EXERCISE GOAL:
Output the full listing exactly as written, with no pictures in it.

STORED DATA:
____________

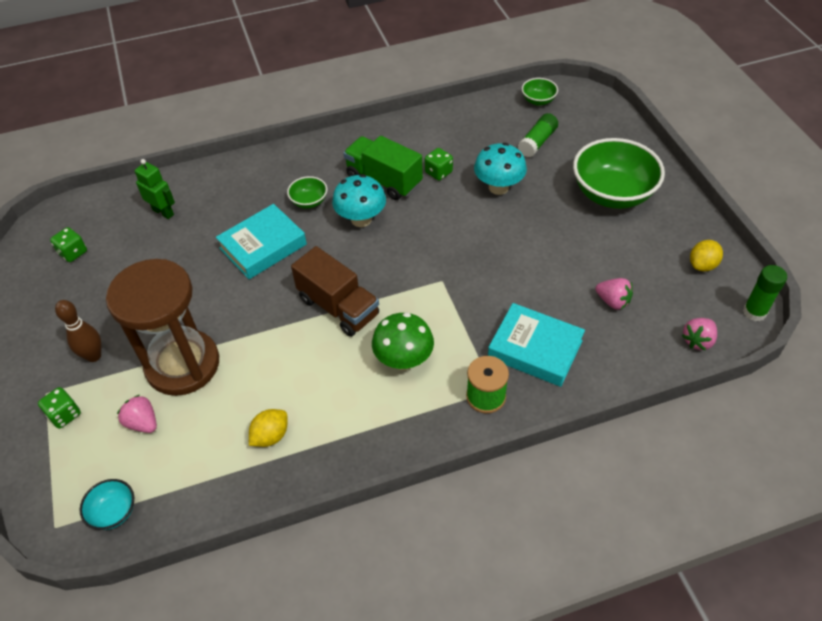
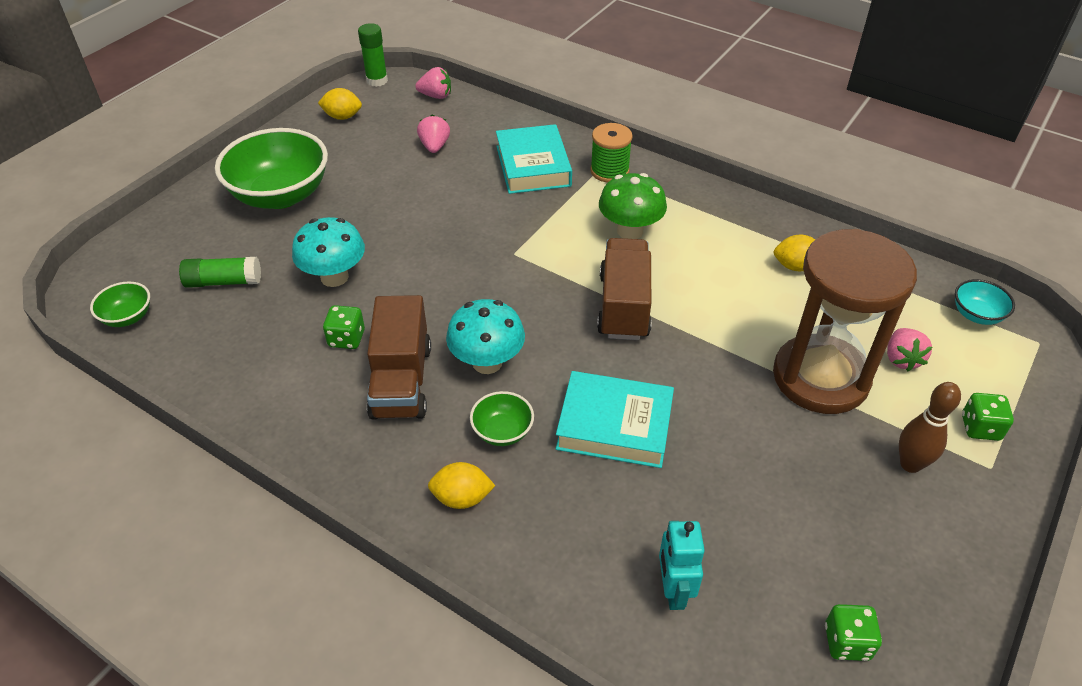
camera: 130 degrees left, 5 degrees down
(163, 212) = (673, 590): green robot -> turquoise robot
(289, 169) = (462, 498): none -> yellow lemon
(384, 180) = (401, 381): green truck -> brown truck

____________

YOUR SOLUTION:
camera: 130 degrees left, 5 degrees down
(163, 212) = (673, 590): green robot -> turquoise robot
(289, 169) = (462, 498): none -> yellow lemon
(384, 180) = (401, 381): green truck -> brown truck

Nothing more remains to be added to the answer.